Task goal :: What is needed is an exact copy of the lines from the one containing "(289, 455) = (421, 483): none -> orange hat" through the final line of the material below.

Information supplied ::
——
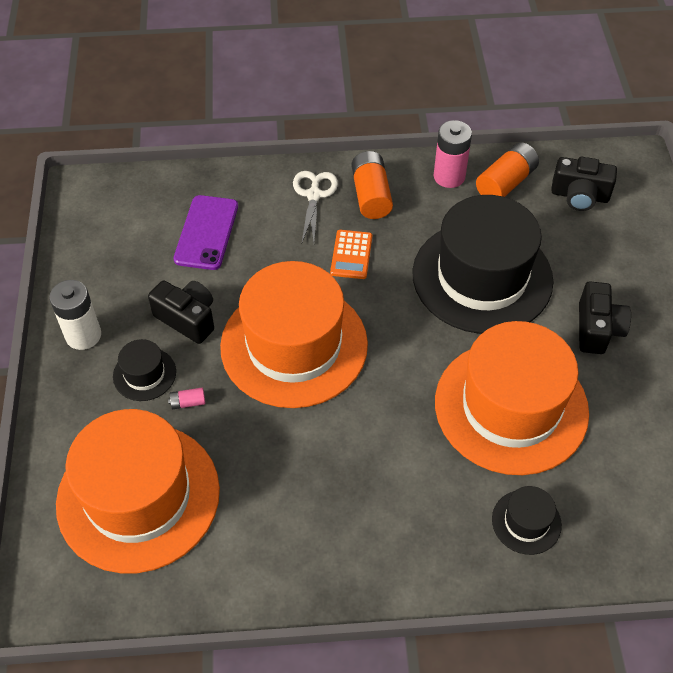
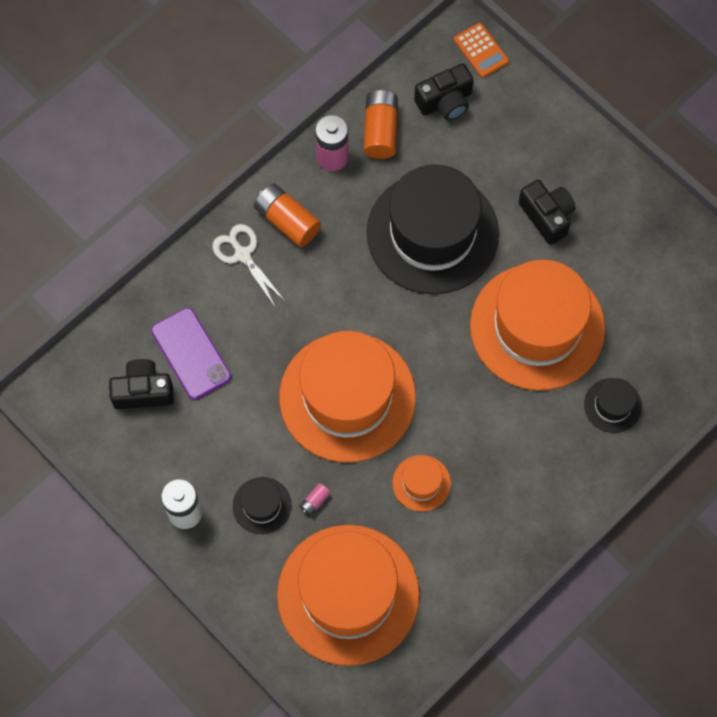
camera: 40 degrees left, 15 degrees up
(187, 319) = (249, 437): black camera -> black camera (143, 391)
(289, 455) = (421, 483): none -> orange hat
(351, 255) = (320, 287): orange calculator -> orange calculator (481, 50)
——
Solution for this problem ::
(289, 455) = (421, 483): none -> orange hat
(351, 255) = (320, 287): orange calculator -> orange calculator (481, 50)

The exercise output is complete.